→ **WHAT YOU HAVE TO DO**
Copy exactly, and only, the lines from the one containing "C208: 47uF (+15V, GND) -> 47uF (GND, n27)" through the last line of the records below.

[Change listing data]
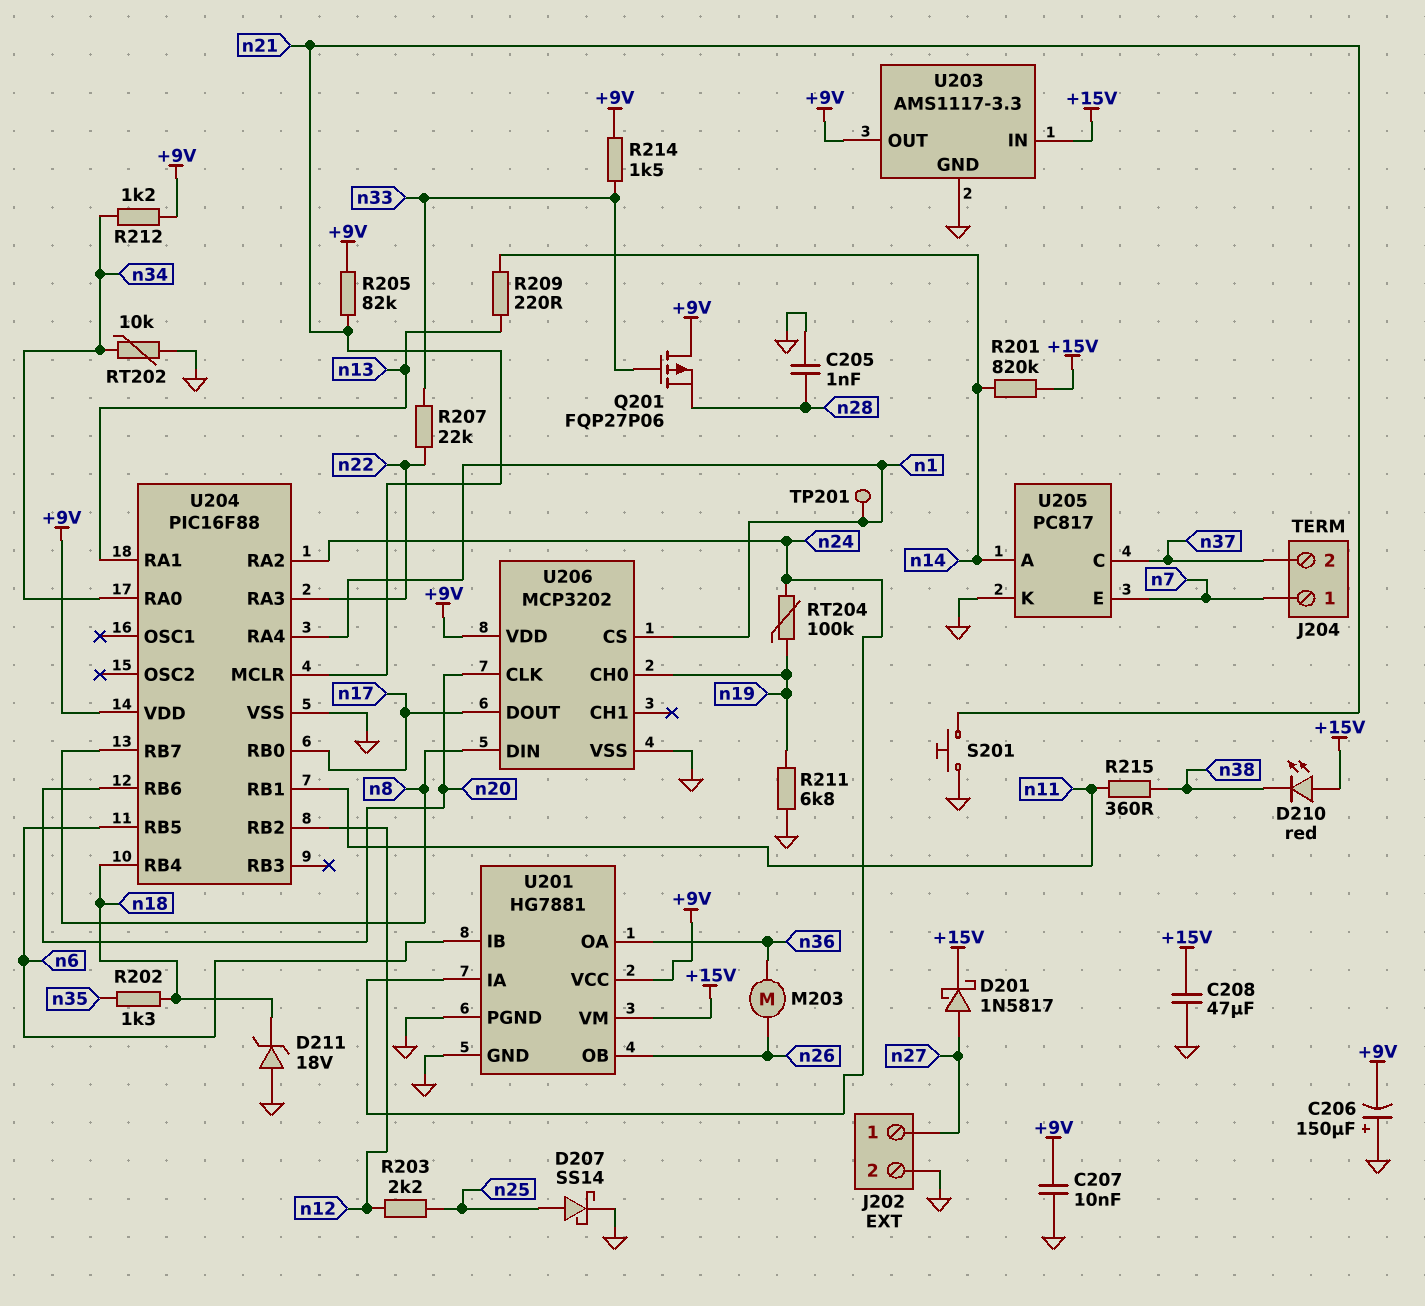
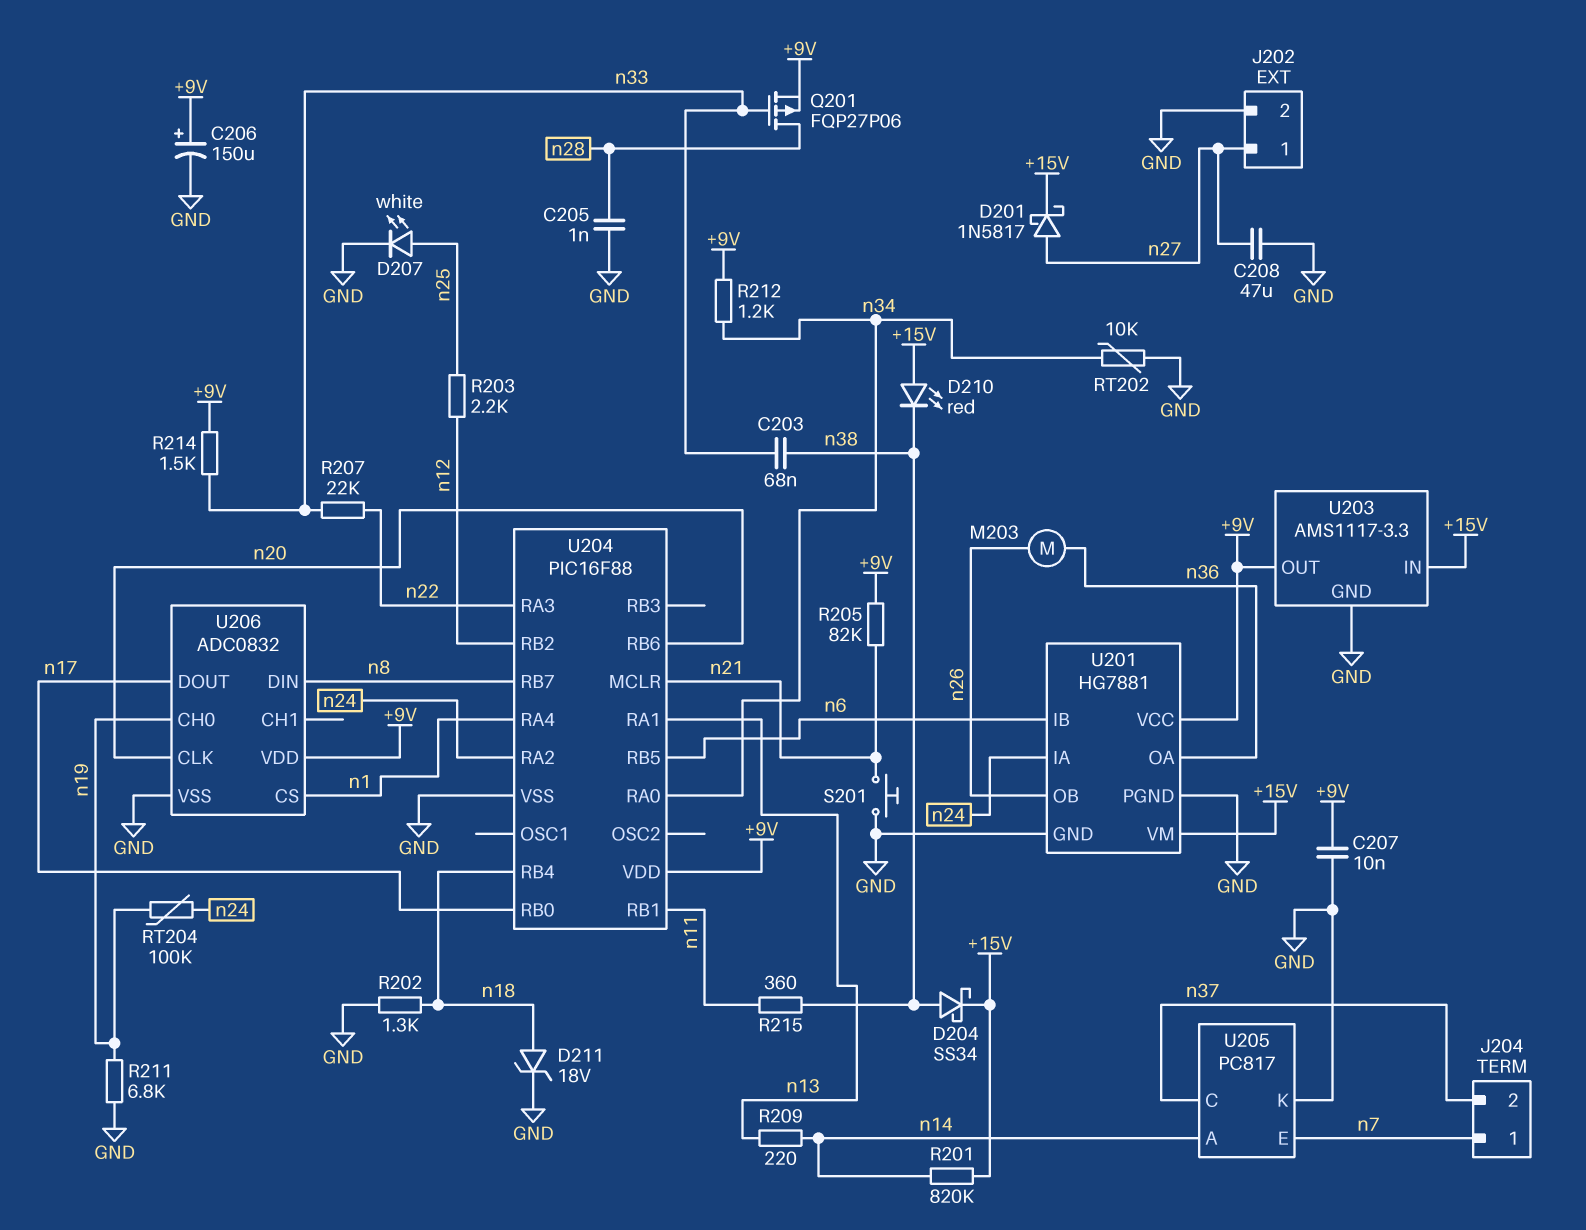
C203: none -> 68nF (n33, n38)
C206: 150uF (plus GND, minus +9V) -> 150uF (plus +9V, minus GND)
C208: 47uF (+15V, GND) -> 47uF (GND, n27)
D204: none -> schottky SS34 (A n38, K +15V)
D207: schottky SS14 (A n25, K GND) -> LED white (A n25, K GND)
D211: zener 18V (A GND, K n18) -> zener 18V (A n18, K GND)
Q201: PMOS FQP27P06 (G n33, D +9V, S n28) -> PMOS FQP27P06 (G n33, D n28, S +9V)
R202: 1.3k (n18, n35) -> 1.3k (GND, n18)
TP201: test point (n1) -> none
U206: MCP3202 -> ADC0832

→ **WRITTEN RESPONSE**
C208: 47uF (+15V, GND) -> 47uF (GND, n27)
D204: none -> schottky SS34 (A n38, K +15V)
D207: schottky SS14 (A n25, K GND) -> LED white (A n25, K GND)
D211: zener 18V (A GND, K n18) -> zener 18V (A n18, K GND)
Q201: PMOS FQP27P06 (G n33, D +9V, S n28) -> PMOS FQP27P06 (G n33, D n28, S +9V)
R202: 1.3k (n18, n35) -> 1.3k (GND, n18)
TP201: test point (n1) -> none
U206: MCP3202 -> ADC0832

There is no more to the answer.